* Exercise
Below are some entries. Transcribe the lines from the one holding "none -> grey plate E2 level 1" to the one holding "lime plate Q11:R11 level 1 -> none", inclusive, but not the pictures among them.

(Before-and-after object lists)
╔══
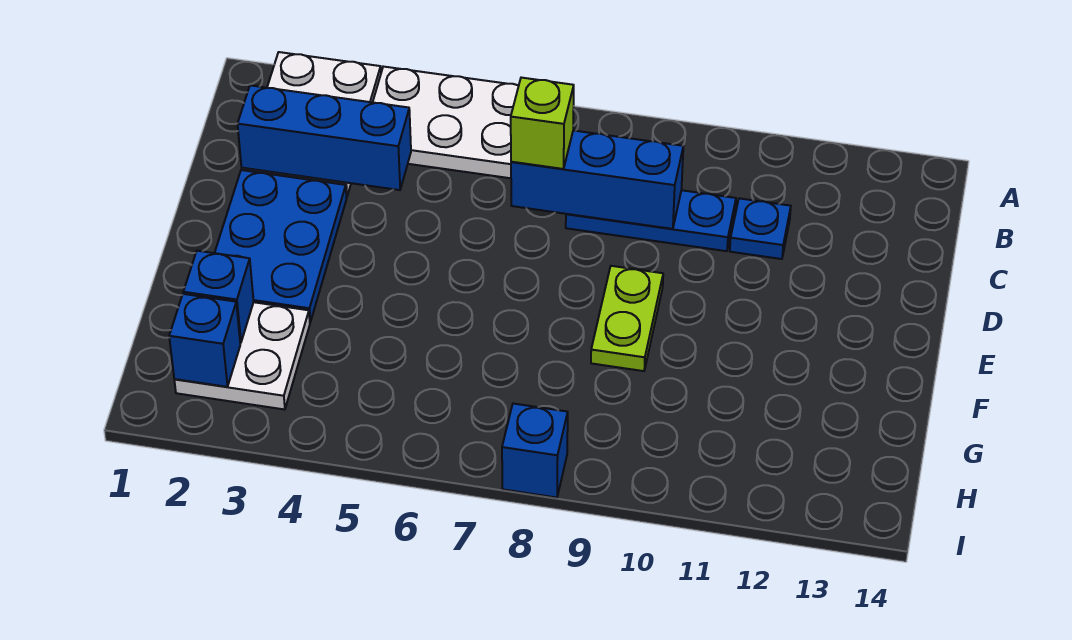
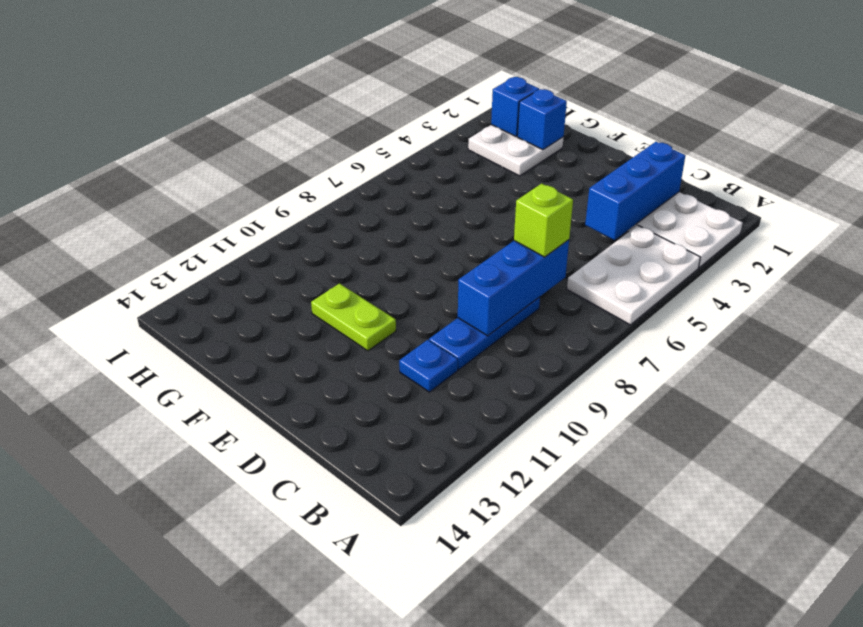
blue plate D2:F3 level 1 -> none
lime plate E9:F9 level 1 -> lime plate E11:F11 level 1
blue brick I8 level 1 -> none

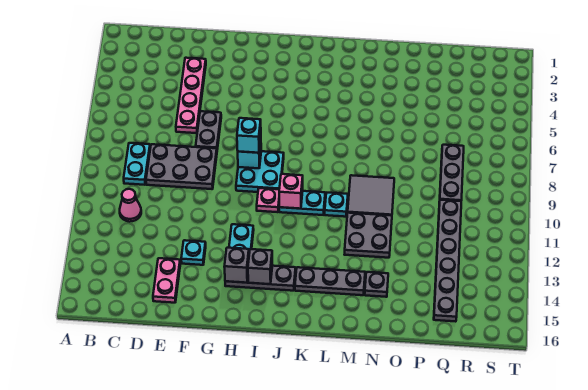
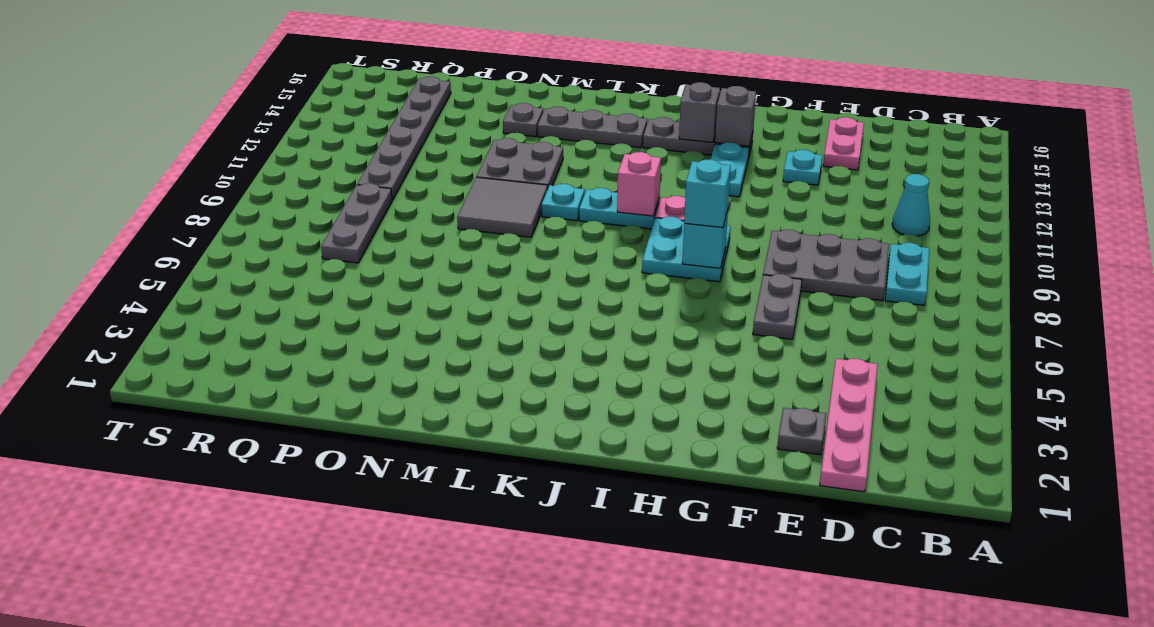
pink cone C11 level 1 -> cyan cone C11 level 1
none -> grey plate E2 level 1
pink plate E3:E6 level 1 -> pink plate D1:D4 level 1

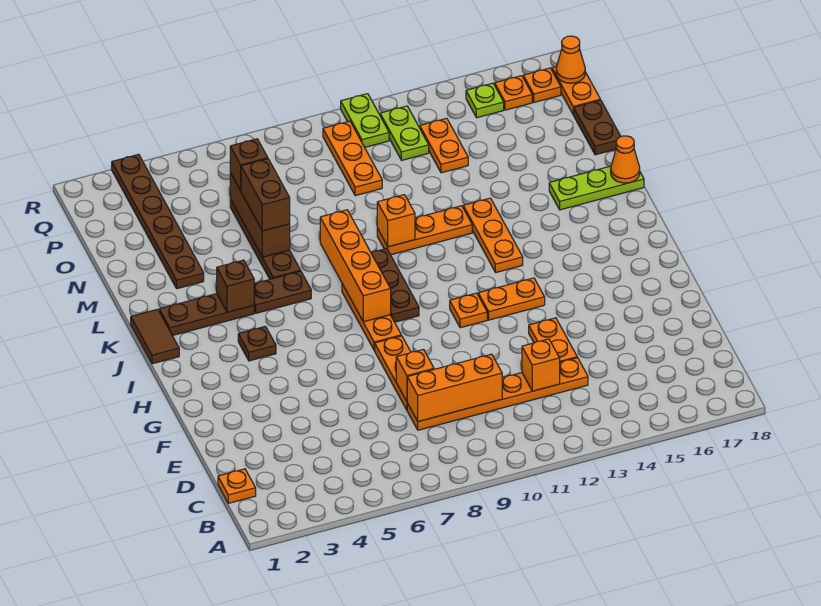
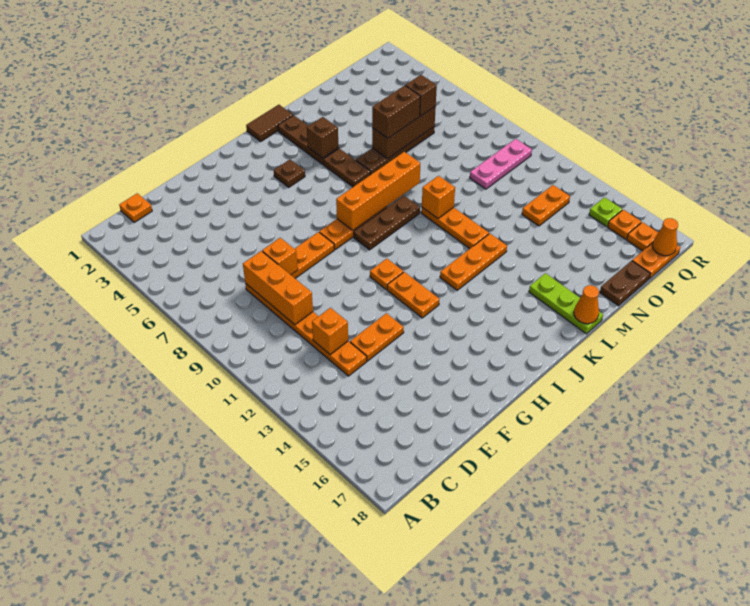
brown plate M3:R3 level 1 -> none
orange plate O10:Q10 level 1 -> pink plate O10:Q10 level 1
lime plate P12:Q12 level 1 -> none
lime plate Q11:R11 level 1 -> none

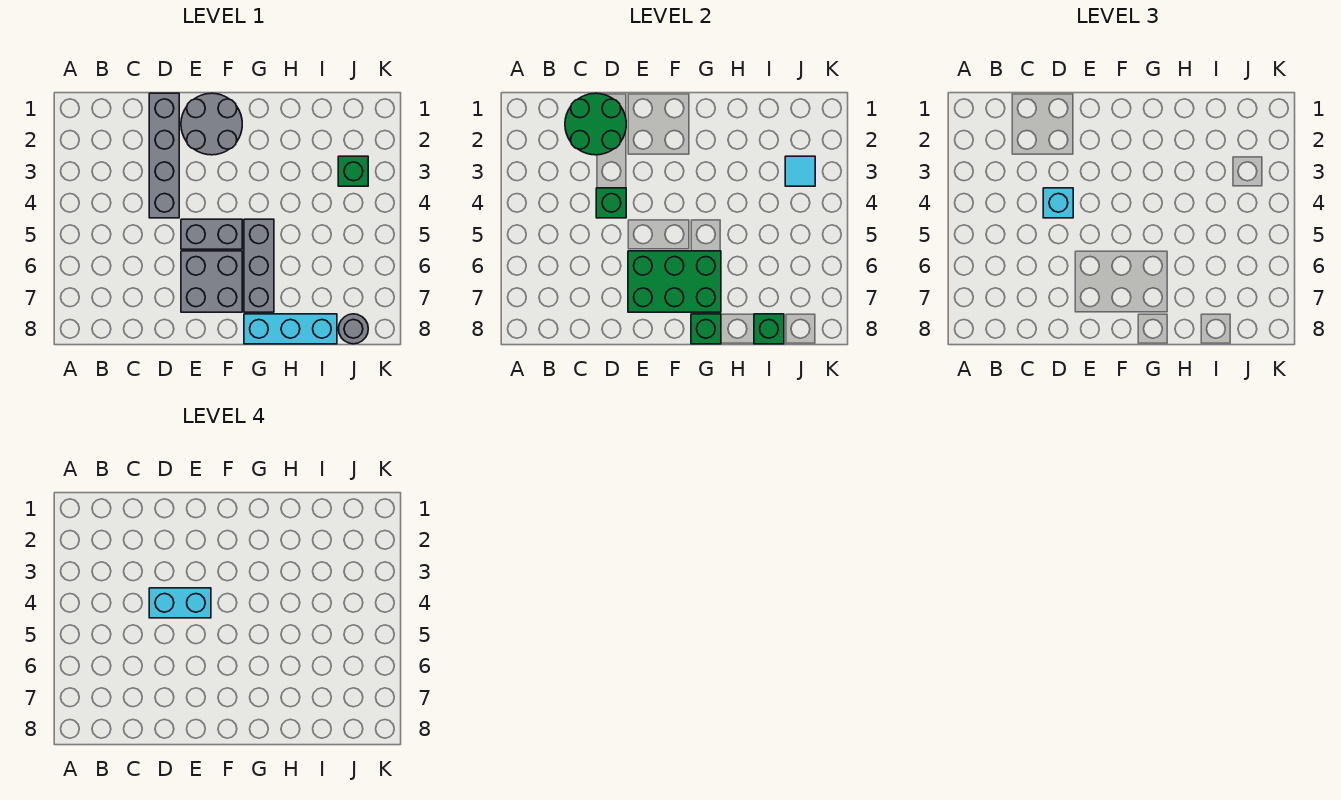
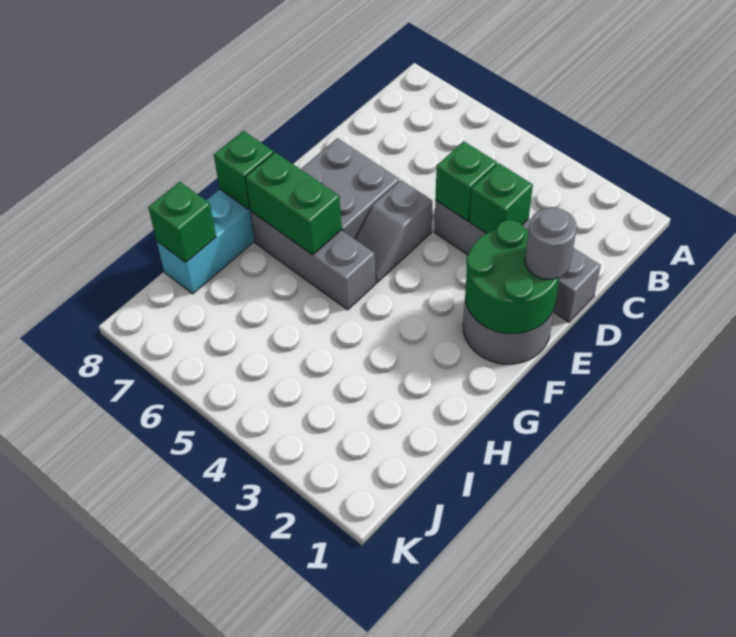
green round brick C1:D2 level 2 -> green round brick E1:F2 level 2
cyan brick D4 level 3 -> none
cyan brick D4:E4 level 4 -> none
grey brick E5:F5 level 1 -> grey slope E5:F5 level 1 top E
green brick E6:G7 level 2 -> green brick G6:G7 level 2
green brick J3 level 1 -> green brick D3 level 2
cyan tile J3 level 2 -> none
grey round brick J8 level 1 -> grey round brick E1 level 3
╚══
* Task response
none -> grey plate E2 level 1
pink plate E3:E6 level 1 -> pink plate D1:D4 level 1

brown plate M3:R3 level 1 -> none
orange plate O10:Q10 level 1 -> pink plate O10:Q10 level 1
lime plate P12:Q12 level 1 -> none
lime plate Q11:R11 level 1 -> none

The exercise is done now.